• [Data for the task]:

Start of Block

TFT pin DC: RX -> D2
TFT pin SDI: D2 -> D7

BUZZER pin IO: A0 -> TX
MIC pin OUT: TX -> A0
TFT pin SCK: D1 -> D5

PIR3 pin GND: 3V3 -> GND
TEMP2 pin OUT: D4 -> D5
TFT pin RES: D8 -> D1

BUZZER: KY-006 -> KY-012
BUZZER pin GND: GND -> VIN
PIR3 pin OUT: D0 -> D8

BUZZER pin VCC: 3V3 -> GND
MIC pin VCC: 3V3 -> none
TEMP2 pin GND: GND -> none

End of Block
Start of Block

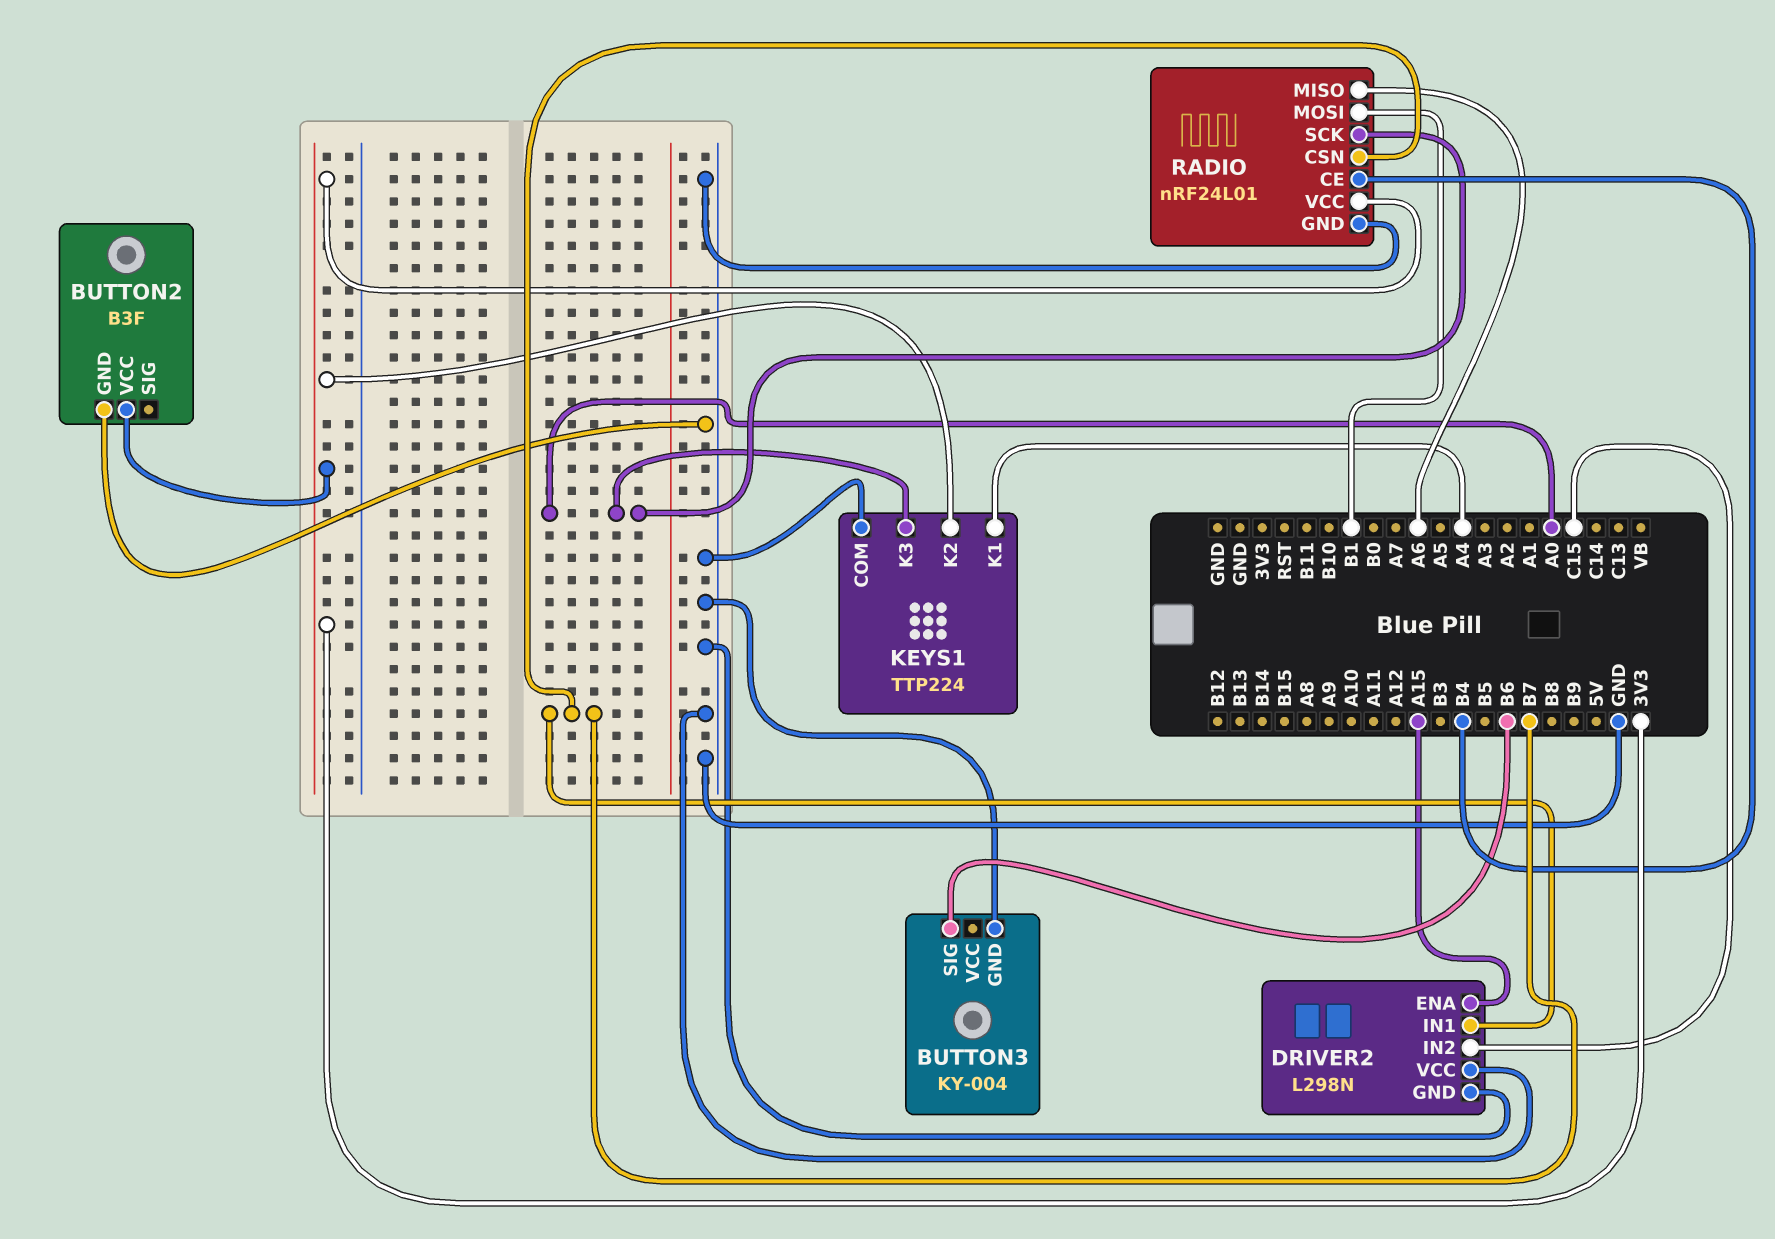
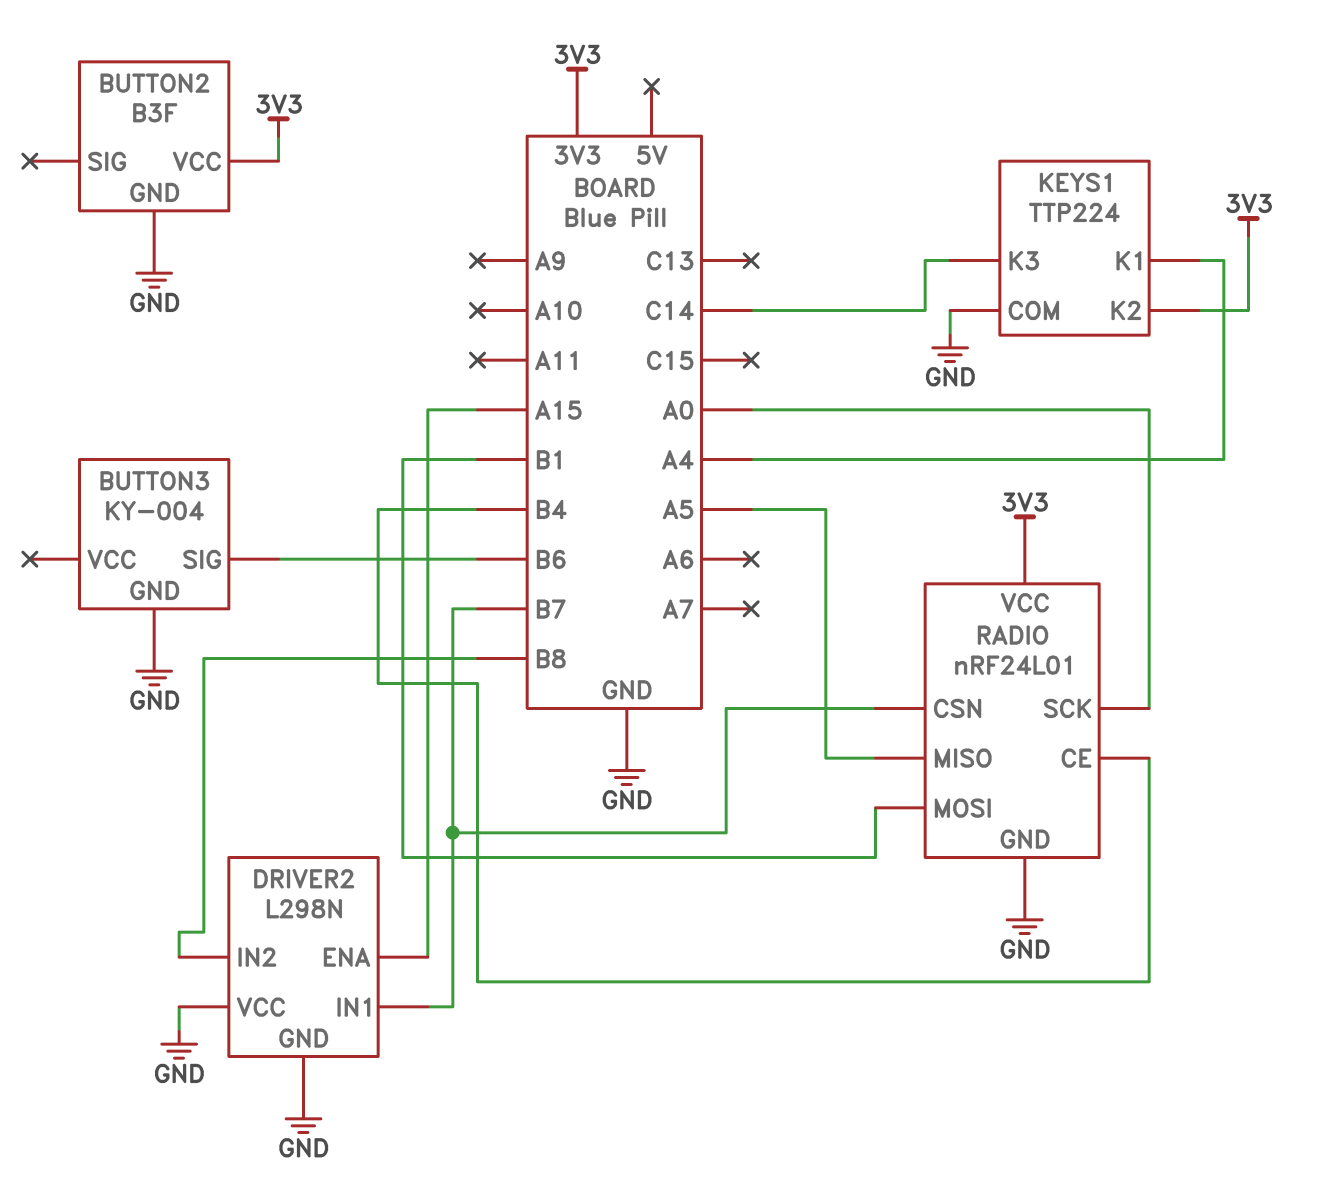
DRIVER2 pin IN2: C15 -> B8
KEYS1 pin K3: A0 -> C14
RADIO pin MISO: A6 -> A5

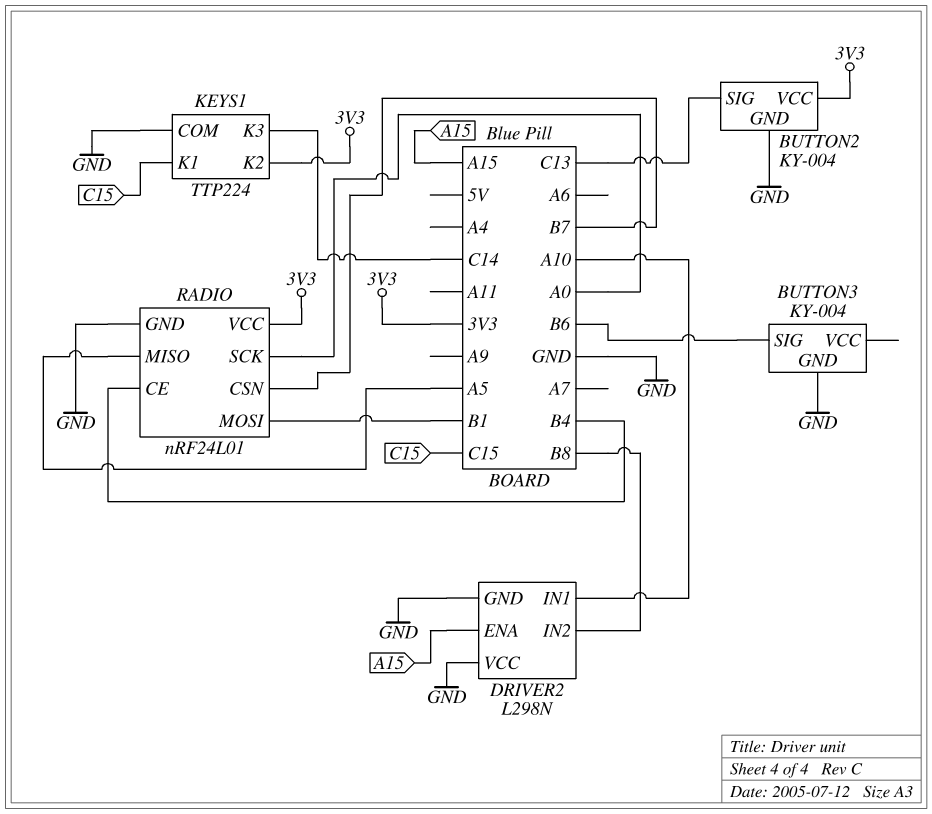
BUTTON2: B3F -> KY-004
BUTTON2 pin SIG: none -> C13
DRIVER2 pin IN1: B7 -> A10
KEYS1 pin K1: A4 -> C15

End of Block
Start of Block

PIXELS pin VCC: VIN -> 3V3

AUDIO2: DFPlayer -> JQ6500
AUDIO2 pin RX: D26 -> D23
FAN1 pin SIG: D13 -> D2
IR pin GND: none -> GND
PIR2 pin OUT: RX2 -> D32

End of Block

• [Problem description]: Looking back over the data above, restate word for word the lines that begin at the line with "TFT pin SDI: D2 -> D7" and end at the line with "TEMP2 pin GND: GND -> none", inclusive.

• [Answer section]:
TFT pin SDI: D2 -> D7

BUZZER pin IO: A0 -> TX
MIC pin OUT: TX -> A0
TFT pin SCK: D1 -> D5

PIR3 pin GND: 3V3 -> GND
TEMP2 pin OUT: D4 -> D5
TFT pin RES: D8 -> D1

BUZZER: KY-006 -> KY-012
BUZZER pin GND: GND -> VIN
PIR3 pin OUT: D0 -> D8

BUZZER pin VCC: 3V3 -> GND
MIC pin VCC: 3V3 -> none
TEMP2 pin GND: GND -> none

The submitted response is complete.